Extracted entries
--

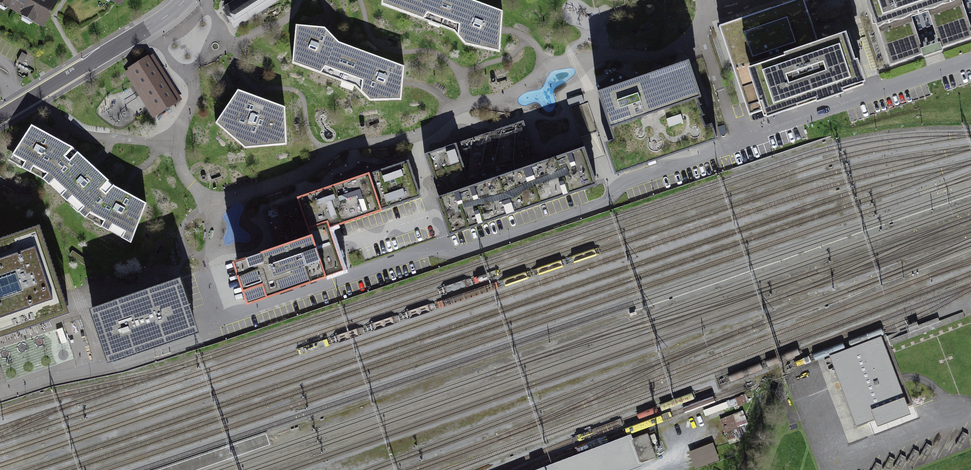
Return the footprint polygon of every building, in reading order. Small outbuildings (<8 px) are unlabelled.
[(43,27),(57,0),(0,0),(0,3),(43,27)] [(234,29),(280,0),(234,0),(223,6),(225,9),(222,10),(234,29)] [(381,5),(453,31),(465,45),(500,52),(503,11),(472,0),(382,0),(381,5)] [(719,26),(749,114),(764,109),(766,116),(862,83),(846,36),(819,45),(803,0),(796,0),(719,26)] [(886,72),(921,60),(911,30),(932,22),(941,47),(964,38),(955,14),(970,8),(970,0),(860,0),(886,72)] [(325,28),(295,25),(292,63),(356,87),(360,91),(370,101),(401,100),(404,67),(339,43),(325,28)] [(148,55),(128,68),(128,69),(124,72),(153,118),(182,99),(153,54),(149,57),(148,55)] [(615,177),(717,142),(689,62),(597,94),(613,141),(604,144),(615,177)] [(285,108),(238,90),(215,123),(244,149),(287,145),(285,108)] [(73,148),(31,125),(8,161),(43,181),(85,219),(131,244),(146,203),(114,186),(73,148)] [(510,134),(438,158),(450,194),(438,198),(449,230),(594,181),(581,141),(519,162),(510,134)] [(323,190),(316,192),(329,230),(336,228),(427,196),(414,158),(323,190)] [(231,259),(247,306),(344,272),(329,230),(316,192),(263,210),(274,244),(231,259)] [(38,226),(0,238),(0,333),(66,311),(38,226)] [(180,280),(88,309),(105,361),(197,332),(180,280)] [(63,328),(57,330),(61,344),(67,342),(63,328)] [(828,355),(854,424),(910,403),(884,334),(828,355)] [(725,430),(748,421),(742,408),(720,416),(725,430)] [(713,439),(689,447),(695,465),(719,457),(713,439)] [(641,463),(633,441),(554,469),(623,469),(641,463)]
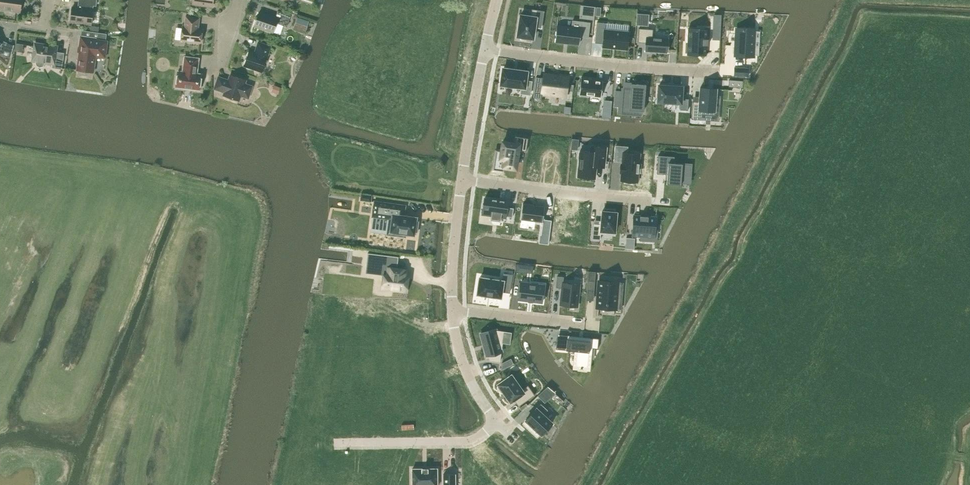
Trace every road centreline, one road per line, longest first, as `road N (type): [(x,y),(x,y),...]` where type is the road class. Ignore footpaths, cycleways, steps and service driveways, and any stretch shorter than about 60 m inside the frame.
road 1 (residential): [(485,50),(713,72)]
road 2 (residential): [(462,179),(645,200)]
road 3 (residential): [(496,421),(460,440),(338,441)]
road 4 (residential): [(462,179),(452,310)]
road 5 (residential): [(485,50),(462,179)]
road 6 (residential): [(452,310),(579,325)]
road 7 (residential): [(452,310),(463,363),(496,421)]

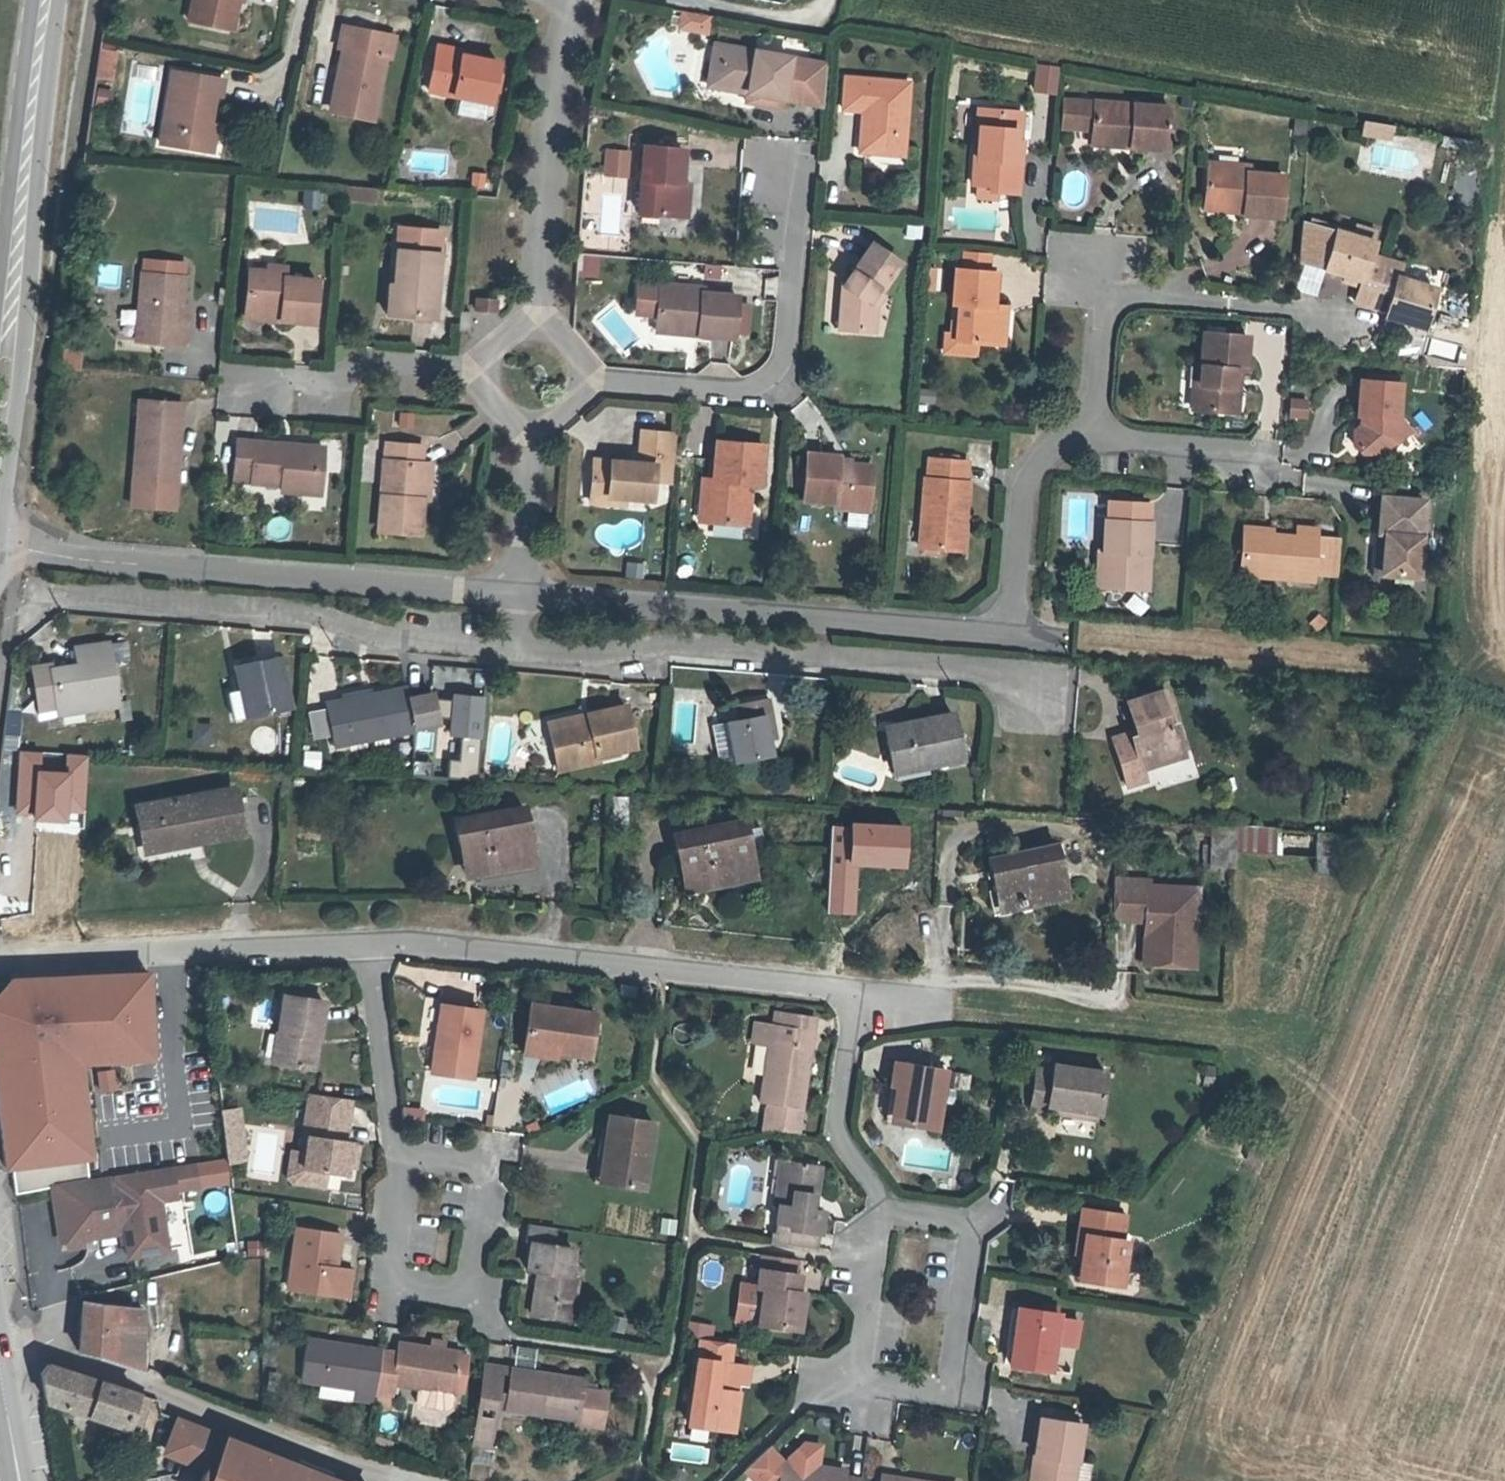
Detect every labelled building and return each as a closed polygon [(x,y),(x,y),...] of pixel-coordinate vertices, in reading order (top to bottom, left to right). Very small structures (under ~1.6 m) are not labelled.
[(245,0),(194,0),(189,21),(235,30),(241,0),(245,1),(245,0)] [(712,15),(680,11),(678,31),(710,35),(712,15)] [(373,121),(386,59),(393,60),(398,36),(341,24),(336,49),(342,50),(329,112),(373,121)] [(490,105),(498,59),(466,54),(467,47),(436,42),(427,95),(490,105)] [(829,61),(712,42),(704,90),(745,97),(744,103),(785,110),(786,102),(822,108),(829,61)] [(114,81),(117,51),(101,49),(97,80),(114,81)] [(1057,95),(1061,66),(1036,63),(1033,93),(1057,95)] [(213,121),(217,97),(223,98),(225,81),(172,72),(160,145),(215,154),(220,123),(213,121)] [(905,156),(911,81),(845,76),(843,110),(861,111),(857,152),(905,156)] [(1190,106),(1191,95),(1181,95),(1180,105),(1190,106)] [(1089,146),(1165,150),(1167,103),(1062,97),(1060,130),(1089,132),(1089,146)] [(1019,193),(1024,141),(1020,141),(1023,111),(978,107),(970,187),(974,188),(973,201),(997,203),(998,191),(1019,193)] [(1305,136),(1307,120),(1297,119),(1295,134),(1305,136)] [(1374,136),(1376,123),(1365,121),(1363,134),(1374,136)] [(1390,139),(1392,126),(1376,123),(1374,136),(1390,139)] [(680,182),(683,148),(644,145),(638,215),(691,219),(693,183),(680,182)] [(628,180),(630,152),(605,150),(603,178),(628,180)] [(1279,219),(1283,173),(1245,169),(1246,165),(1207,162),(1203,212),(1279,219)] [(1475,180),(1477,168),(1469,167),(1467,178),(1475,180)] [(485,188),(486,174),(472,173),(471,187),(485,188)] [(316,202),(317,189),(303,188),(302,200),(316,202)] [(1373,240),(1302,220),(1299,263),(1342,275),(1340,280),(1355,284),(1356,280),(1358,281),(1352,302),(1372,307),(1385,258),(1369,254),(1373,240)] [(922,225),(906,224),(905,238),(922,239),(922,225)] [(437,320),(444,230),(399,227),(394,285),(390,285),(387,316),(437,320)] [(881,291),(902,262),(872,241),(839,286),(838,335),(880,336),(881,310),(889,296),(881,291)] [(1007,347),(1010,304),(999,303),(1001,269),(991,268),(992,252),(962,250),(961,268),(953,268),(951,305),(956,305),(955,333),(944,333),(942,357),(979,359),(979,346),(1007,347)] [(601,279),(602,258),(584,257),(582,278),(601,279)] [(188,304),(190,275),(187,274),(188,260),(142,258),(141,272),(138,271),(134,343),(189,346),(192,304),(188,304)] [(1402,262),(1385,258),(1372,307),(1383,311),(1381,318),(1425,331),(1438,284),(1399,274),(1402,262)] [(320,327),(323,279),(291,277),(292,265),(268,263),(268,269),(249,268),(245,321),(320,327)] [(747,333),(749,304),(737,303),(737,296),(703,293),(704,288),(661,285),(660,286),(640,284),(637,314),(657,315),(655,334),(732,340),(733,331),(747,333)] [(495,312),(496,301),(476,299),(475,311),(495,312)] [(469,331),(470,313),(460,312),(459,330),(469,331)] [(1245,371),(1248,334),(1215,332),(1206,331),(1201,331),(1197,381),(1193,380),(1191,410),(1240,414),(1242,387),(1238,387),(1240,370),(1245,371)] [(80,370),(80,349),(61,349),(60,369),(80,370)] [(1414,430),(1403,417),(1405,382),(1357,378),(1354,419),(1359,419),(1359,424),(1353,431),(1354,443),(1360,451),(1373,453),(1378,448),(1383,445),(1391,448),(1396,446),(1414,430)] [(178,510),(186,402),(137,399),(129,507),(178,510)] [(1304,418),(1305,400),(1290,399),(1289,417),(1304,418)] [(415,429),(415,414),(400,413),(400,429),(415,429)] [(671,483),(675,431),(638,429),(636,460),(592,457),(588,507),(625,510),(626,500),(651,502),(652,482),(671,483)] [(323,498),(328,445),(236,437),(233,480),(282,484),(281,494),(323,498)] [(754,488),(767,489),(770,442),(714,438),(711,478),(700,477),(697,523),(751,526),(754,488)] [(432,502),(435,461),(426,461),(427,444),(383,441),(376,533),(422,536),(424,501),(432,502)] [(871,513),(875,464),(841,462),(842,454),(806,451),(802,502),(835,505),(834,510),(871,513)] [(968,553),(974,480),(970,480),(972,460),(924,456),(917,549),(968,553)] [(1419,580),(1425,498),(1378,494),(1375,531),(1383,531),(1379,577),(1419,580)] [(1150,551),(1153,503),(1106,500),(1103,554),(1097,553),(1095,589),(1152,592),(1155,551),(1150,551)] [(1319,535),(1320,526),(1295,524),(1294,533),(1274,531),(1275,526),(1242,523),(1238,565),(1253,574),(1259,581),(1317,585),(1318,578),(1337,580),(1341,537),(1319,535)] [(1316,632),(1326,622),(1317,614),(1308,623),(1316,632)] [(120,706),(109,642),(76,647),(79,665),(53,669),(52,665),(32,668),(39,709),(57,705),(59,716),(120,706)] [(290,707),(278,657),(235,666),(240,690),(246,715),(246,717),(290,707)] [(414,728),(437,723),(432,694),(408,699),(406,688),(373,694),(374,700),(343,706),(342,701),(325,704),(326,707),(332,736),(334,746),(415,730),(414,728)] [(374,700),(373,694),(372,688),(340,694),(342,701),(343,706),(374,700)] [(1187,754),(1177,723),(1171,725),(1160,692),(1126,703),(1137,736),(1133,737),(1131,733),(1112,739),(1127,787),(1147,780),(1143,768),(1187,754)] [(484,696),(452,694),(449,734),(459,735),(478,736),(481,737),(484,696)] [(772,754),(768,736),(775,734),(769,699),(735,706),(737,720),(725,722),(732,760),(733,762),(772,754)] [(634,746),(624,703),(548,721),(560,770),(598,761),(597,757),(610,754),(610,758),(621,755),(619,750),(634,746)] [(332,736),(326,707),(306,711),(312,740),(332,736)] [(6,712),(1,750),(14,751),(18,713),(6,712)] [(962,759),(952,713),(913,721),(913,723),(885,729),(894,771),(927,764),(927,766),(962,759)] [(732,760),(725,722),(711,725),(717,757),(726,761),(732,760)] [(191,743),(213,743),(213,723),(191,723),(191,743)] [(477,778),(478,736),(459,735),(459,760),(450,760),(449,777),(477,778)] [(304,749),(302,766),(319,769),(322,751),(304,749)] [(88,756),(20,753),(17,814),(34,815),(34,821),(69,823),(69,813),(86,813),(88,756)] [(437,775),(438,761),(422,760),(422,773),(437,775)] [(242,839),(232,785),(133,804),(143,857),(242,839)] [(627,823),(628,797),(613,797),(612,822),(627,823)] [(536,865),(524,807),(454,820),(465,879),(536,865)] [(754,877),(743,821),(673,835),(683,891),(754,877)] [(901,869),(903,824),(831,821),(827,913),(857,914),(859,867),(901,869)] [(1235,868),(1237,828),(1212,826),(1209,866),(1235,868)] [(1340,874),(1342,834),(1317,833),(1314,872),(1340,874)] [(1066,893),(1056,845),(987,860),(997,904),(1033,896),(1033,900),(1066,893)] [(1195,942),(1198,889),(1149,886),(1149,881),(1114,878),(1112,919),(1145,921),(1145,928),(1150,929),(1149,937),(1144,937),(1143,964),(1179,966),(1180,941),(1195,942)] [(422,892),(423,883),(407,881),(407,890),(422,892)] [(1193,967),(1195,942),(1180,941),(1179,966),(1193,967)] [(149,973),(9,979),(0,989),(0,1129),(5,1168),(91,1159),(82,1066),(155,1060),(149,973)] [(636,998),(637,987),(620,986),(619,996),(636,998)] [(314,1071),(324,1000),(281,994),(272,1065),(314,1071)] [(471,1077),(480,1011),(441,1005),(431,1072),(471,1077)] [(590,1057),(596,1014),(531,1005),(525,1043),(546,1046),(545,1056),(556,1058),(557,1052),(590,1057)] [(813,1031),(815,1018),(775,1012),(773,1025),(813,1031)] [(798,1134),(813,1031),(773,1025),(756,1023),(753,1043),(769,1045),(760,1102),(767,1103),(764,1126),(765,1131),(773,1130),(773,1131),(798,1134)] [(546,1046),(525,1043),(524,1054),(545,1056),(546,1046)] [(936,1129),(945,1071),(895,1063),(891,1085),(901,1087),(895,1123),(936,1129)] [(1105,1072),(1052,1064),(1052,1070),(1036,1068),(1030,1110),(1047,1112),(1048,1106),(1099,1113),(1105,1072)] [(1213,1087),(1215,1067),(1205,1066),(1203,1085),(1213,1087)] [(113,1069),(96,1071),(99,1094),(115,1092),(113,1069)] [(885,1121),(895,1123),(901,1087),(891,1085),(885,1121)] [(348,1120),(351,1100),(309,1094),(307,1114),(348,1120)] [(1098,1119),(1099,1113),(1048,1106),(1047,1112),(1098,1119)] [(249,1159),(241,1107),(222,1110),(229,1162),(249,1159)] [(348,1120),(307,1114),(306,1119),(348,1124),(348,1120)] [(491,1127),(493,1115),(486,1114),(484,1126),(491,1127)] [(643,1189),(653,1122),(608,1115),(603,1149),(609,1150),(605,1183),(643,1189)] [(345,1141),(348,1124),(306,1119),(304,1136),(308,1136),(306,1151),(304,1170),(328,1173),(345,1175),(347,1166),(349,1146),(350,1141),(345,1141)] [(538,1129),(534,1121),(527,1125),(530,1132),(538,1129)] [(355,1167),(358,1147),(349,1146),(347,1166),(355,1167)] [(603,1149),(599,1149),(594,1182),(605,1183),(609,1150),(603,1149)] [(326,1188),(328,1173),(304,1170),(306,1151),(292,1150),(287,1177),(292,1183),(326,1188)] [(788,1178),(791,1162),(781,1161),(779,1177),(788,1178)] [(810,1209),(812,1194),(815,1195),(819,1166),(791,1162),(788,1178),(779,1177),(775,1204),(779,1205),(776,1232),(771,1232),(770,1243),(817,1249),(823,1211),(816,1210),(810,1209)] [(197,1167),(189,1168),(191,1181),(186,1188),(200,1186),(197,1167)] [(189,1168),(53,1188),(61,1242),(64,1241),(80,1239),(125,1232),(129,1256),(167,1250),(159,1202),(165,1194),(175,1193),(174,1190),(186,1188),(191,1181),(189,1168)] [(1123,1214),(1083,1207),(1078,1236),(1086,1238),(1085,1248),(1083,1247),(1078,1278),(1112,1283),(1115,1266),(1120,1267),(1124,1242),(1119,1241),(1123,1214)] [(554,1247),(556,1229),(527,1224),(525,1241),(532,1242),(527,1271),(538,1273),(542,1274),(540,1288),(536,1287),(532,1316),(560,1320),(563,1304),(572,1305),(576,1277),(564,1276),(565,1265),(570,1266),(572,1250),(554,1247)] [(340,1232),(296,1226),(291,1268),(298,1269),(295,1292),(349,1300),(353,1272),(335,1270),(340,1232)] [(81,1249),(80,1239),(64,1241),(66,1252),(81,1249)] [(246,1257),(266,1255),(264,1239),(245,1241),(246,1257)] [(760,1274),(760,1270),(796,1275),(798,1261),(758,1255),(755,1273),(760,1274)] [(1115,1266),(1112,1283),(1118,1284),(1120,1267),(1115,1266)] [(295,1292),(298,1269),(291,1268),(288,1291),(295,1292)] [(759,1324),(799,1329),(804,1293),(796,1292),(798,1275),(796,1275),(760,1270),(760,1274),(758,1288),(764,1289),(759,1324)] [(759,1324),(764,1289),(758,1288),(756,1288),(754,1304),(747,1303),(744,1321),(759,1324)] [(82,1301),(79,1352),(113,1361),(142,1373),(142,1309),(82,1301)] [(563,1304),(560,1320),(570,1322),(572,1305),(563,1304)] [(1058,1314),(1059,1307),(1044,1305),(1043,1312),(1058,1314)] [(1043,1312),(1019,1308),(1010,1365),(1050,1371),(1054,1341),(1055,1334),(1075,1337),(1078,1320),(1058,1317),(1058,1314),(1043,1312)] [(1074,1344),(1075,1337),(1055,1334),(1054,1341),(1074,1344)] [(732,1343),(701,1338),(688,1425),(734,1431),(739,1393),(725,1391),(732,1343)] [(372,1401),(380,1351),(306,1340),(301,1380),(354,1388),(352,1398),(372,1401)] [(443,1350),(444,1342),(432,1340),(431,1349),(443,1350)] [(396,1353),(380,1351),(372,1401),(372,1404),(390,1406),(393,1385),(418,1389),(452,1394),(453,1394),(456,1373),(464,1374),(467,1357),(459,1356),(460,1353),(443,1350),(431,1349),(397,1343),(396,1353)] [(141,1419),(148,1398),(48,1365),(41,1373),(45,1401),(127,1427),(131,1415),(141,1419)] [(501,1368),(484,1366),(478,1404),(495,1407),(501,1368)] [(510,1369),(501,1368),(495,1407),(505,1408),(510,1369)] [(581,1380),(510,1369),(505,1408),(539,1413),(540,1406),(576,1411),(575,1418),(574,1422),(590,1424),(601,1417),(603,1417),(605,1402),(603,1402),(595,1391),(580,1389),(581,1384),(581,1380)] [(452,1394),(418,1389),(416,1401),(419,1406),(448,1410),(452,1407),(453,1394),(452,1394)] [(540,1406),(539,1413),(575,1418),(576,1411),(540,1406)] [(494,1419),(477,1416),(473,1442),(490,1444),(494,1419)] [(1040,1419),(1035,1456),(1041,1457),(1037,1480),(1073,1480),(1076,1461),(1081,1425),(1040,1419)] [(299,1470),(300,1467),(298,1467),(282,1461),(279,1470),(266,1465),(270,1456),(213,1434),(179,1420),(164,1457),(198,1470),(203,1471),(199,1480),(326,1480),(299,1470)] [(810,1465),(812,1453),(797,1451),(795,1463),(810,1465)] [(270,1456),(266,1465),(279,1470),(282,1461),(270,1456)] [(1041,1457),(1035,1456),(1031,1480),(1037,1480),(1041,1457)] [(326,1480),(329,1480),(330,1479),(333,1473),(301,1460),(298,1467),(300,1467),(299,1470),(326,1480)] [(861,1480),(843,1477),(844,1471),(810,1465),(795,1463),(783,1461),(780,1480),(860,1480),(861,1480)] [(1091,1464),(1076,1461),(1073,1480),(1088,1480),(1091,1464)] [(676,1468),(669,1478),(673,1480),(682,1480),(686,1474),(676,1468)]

--

Instructions to follow
Could you copy each line of the material that holds "every"?

Exercise result
Return the footprint polygon of every building, in reading order. Small outbuildings (<8 px) are unlabelled.
Trace every road centreline, one road per line, longest first, as `road N (type): [(x,y),(x,y),...]` where type is the road class. Ignore footpaths, cycleways, steps and service driveways, and any stretch shorter than about 60 m inside the frame.
Detect every labelled building and return each as a closed polygon [(x,y),(x,y),...] of pixel-coordinate vertices, in reading order (top to bottom, left to right). Very small structures (under ~1.6 m) are not labelled.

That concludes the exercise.